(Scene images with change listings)
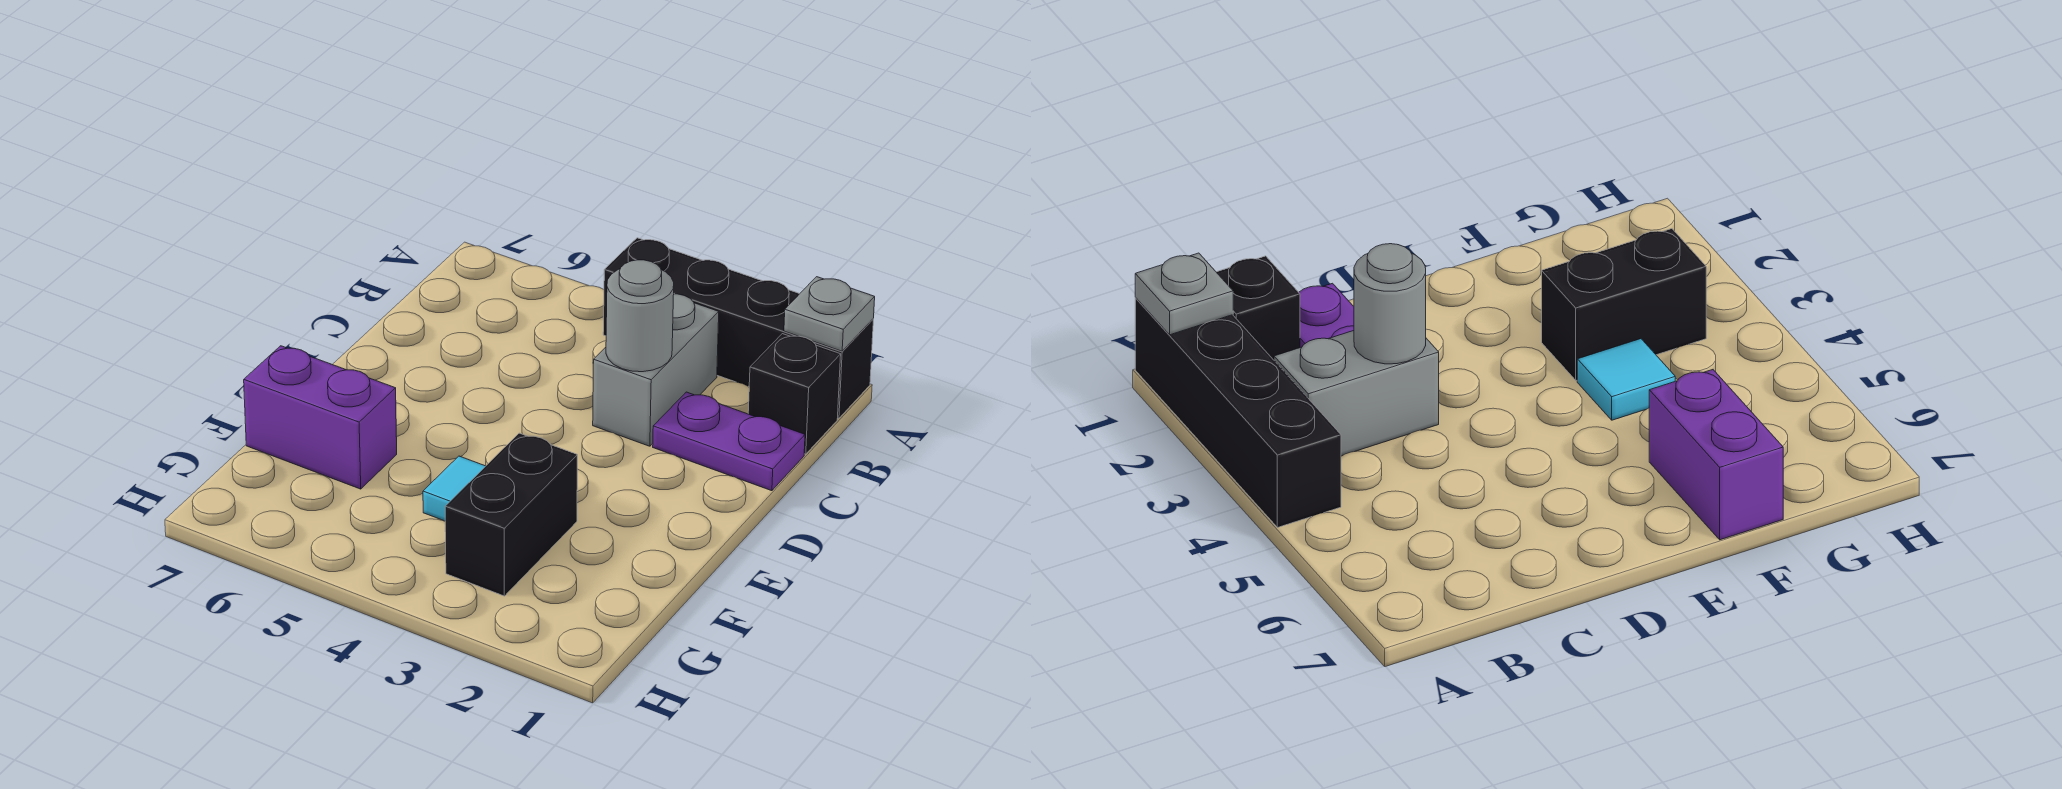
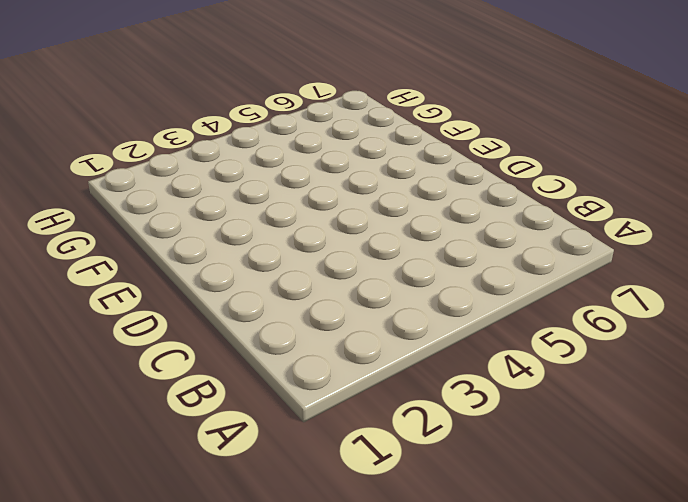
none -> black brick A1:A4 level 1
none -> black brick B1 level 1

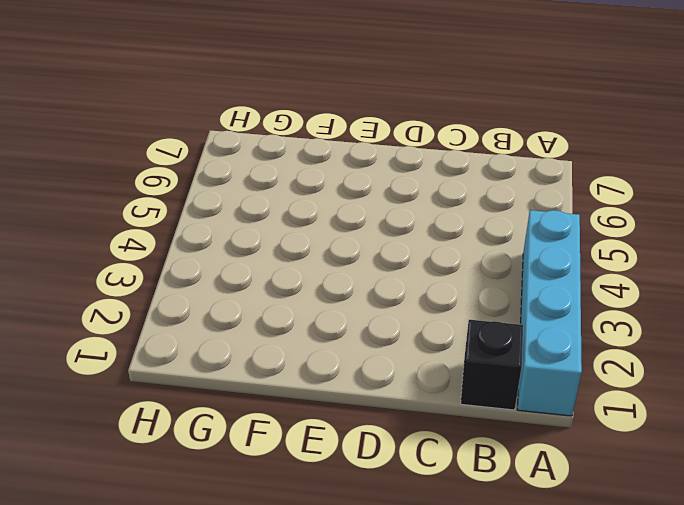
cyan brick A1:A4 level 1 -> black brick A1:A4 level 1
none -> grey brick B3:C3 level 1
none -> purple plate C1:C2 level 1

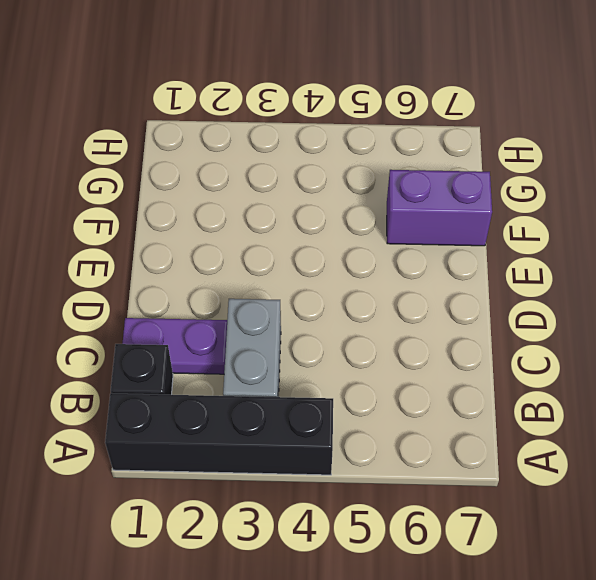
none -> black brick F3:G3 level 1
none -> cyan tile F4 level 1

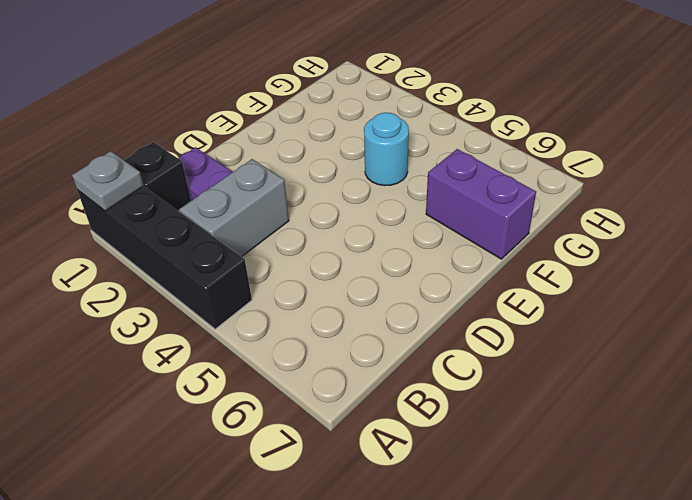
cyan round brick F4 level 1 -> cyan tile F4 level 1
none -> black brick F3:G3 level 1
none -> grey round brick C3 level 2

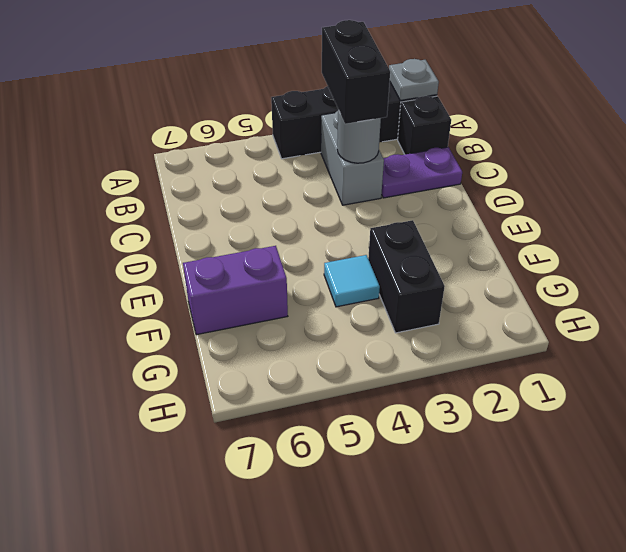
black brick B3:C3 level 3 -> none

What you should do: Your reply should repeat the entries above exactly, leaving the pictures out.

Result of the task:
none -> black brick A1:A4 level 1
none -> black brick B1 level 1

cyan brick A1:A4 level 1 -> black brick A1:A4 level 1
none -> grey brick B3:C3 level 1
none -> purple plate C1:C2 level 1

none -> black brick F3:G3 level 1
none -> cyan tile F4 level 1

cyan round brick F4 level 1 -> cyan tile F4 level 1
none -> black brick F3:G3 level 1
none -> grey round brick C3 level 2

black brick B3:C3 level 3 -> none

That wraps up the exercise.